### SOURCE DATA
*-*-*
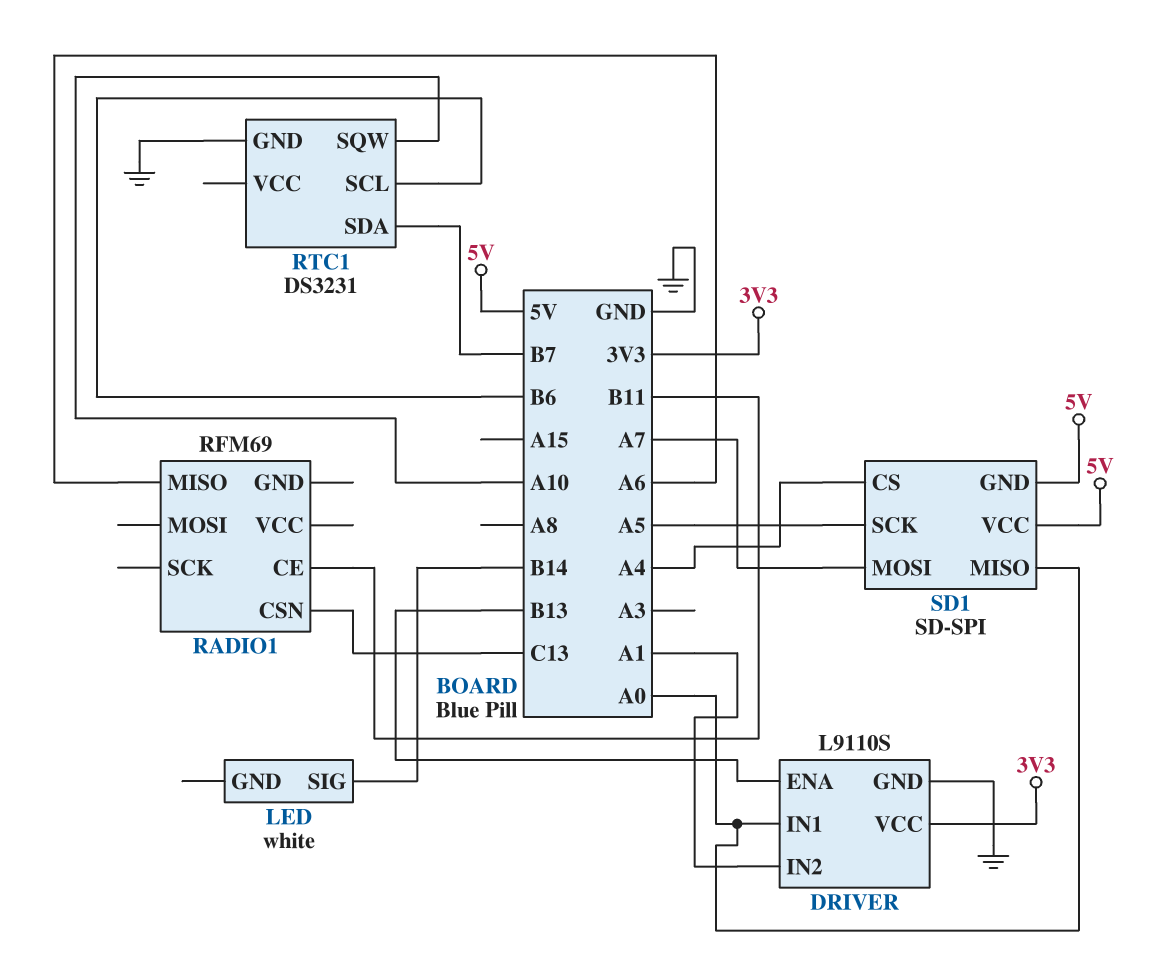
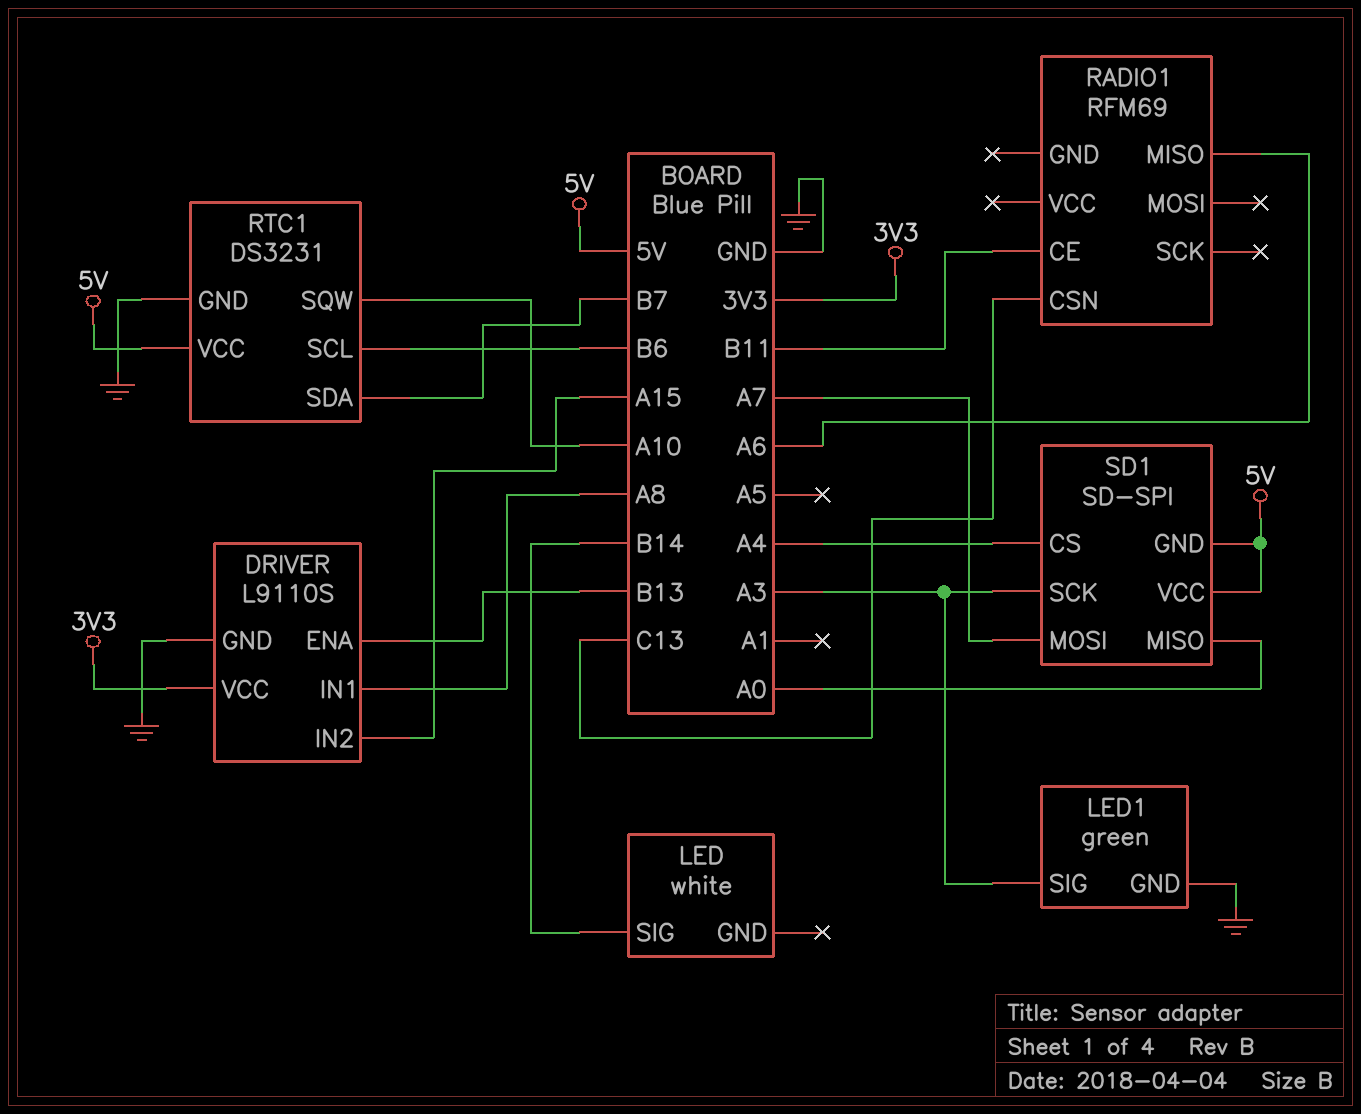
DRIVER pin IN1: A0 -> A8
DRIVER pin IN2: A1 -> A15
LED1: none -> green
LED1 pin GND: none -> GND
LED1 pin SIG: none -> A3
RTC1 pin VCC: none -> 5V
SD1 pin SCK: A5 -> A3

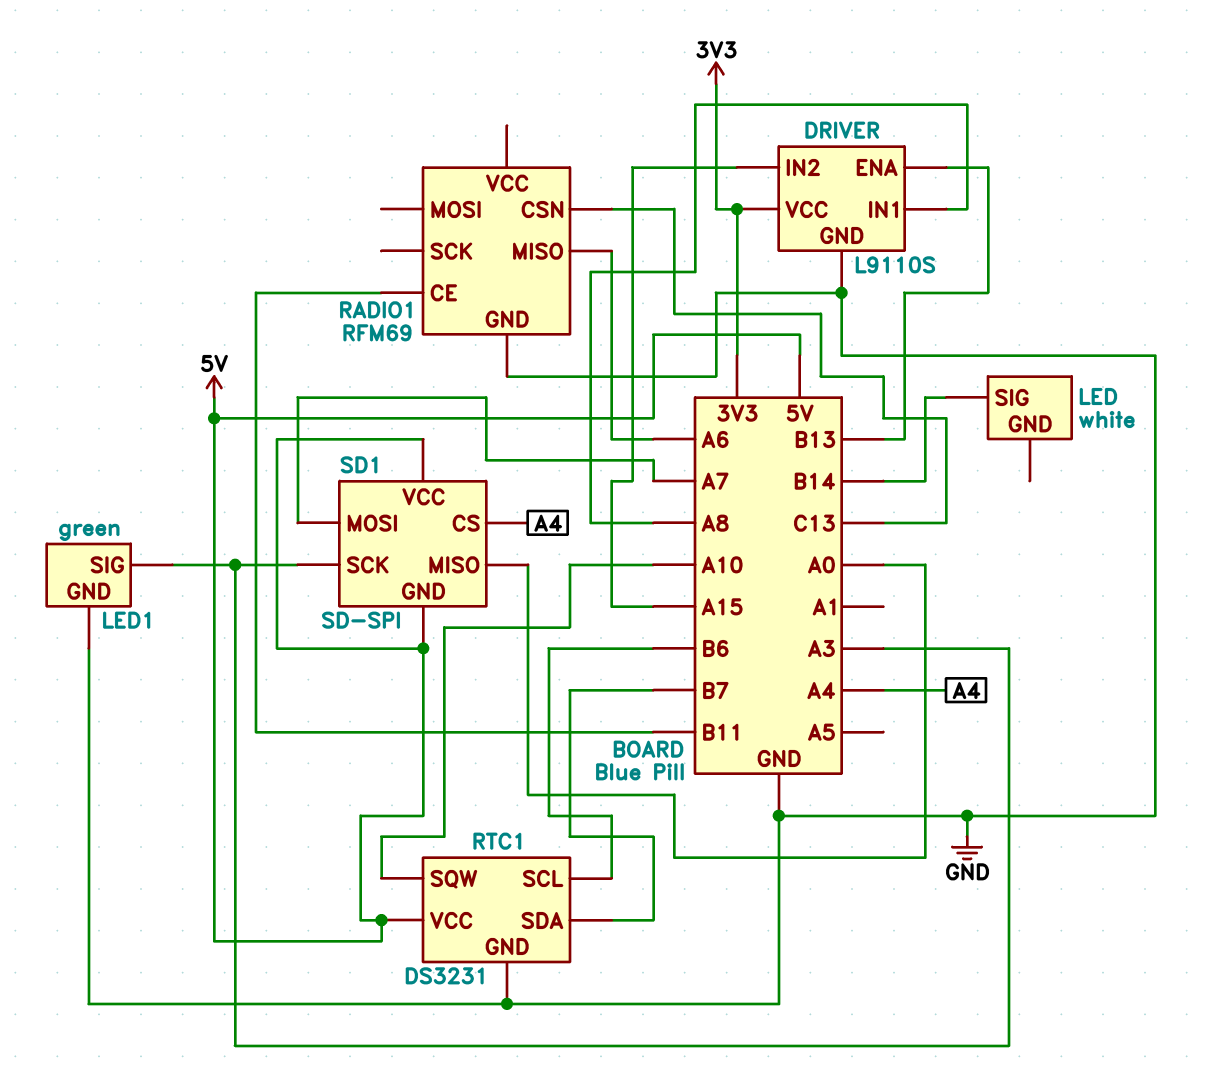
RADIO1 pin GND: none -> GND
*-*-*
### YOUR GOAL
Retype the data shown above exactly, excluding any picture it contains.

### ANSWER
DRIVER pin IN1: A0 -> A8
DRIVER pin IN2: A1 -> A15
LED1: none -> green
LED1 pin GND: none -> GND
LED1 pin SIG: none -> A3
RTC1 pin VCC: none -> 5V
SD1 pin SCK: A5 -> A3

RADIO1 pin GND: none -> GND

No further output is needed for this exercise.